YOUR ASSIGNMENT » Reproduce each record below in full, word for word, without images.

RECORDS SUPPLIED »
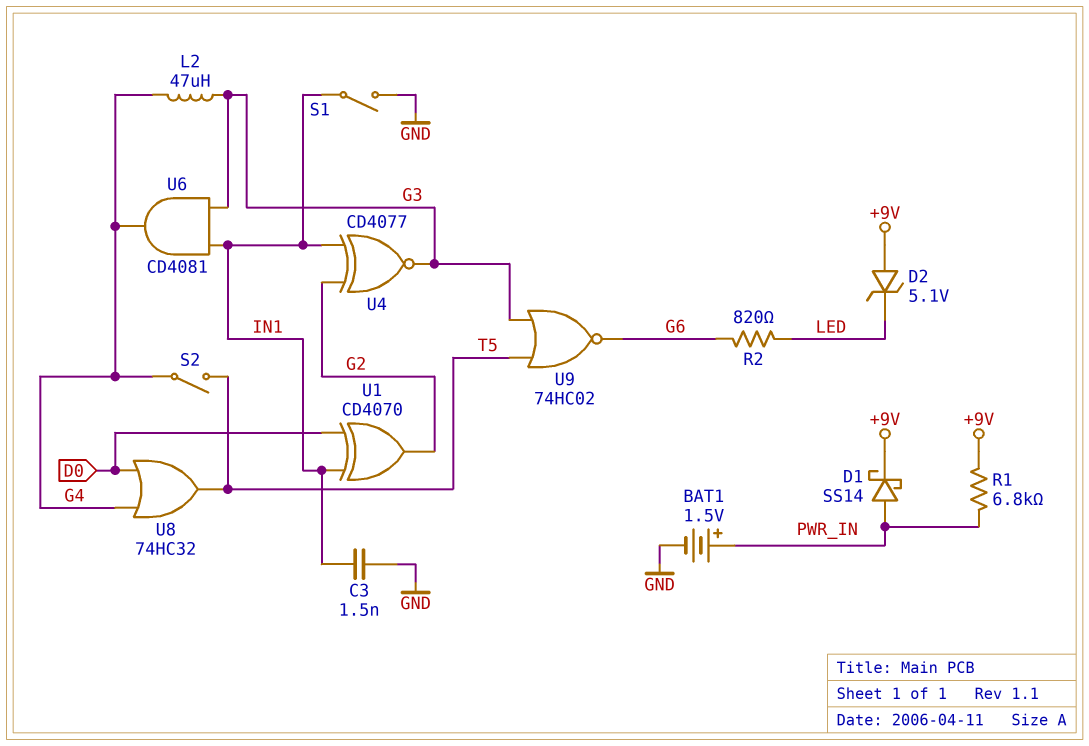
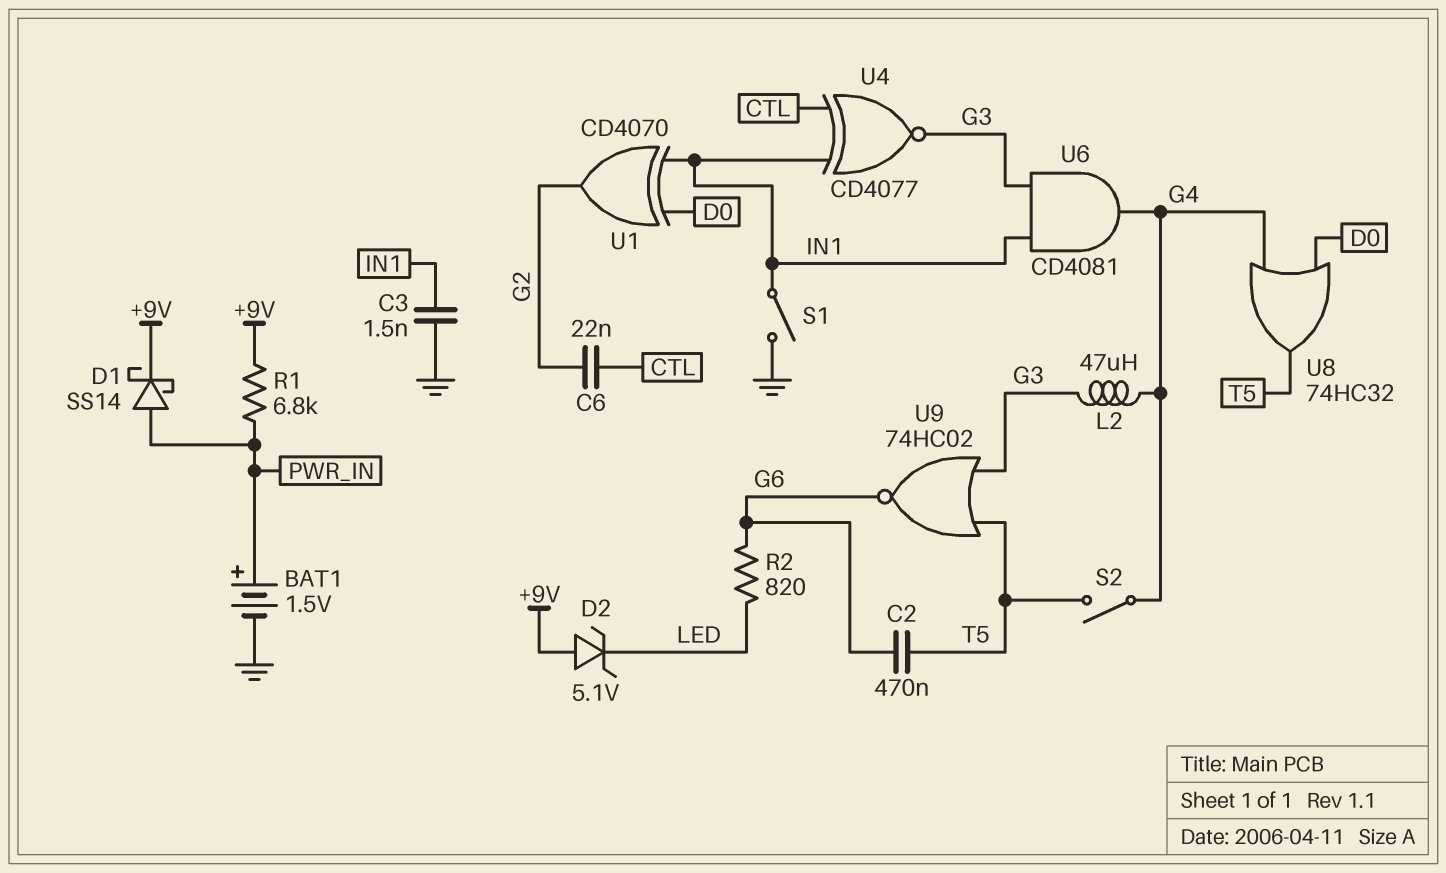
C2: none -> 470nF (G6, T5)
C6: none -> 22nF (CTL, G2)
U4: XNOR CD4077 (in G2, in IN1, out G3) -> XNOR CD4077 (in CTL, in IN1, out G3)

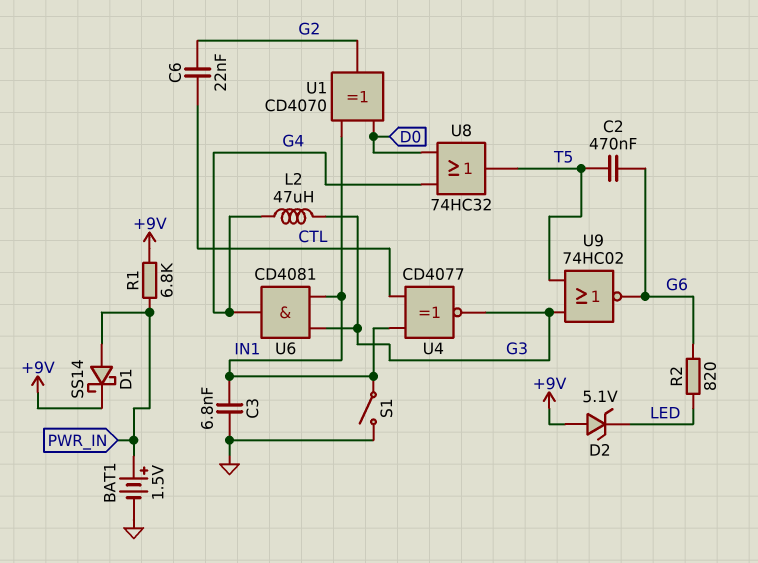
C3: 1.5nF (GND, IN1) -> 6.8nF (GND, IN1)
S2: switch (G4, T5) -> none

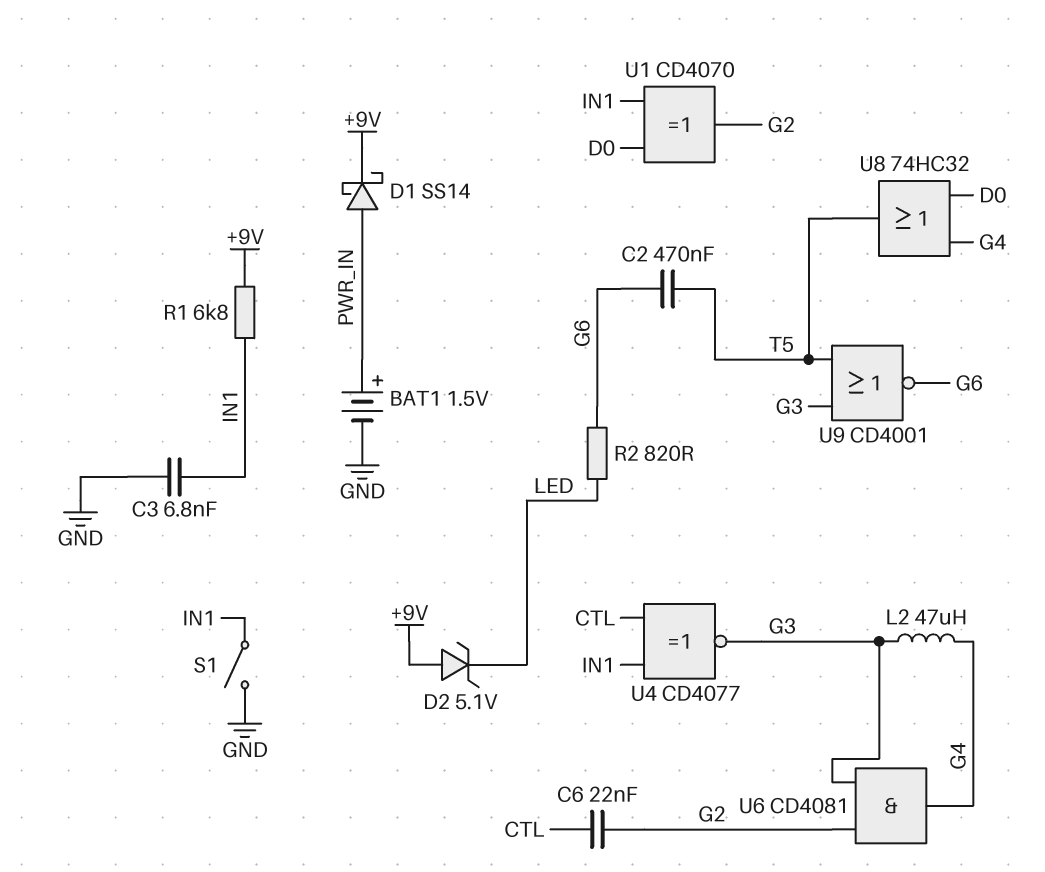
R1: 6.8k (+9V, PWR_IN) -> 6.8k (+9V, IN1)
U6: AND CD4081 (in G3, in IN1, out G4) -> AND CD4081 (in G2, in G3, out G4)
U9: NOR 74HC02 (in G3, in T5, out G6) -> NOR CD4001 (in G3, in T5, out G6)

OUTPUT OF THE TASK »
C2: none -> 470nF (G6, T5)
C6: none -> 22nF (CTL, G2)
U4: XNOR CD4077 (in G2, in IN1, out G3) -> XNOR CD4077 (in CTL, in IN1, out G3)

C3: 1.5nF (GND, IN1) -> 6.8nF (GND, IN1)
S2: switch (G4, T5) -> none

R1: 6.8k (+9V, PWR_IN) -> 6.8k (+9V, IN1)
U6: AND CD4081 (in G3, in IN1, out G4) -> AND CD4081 (in G2, in G3, out G4)
U9: NOR 74HC02 (in G3, in T5, out G6) -> NOR CD4001 (in G3, in T5, out G6)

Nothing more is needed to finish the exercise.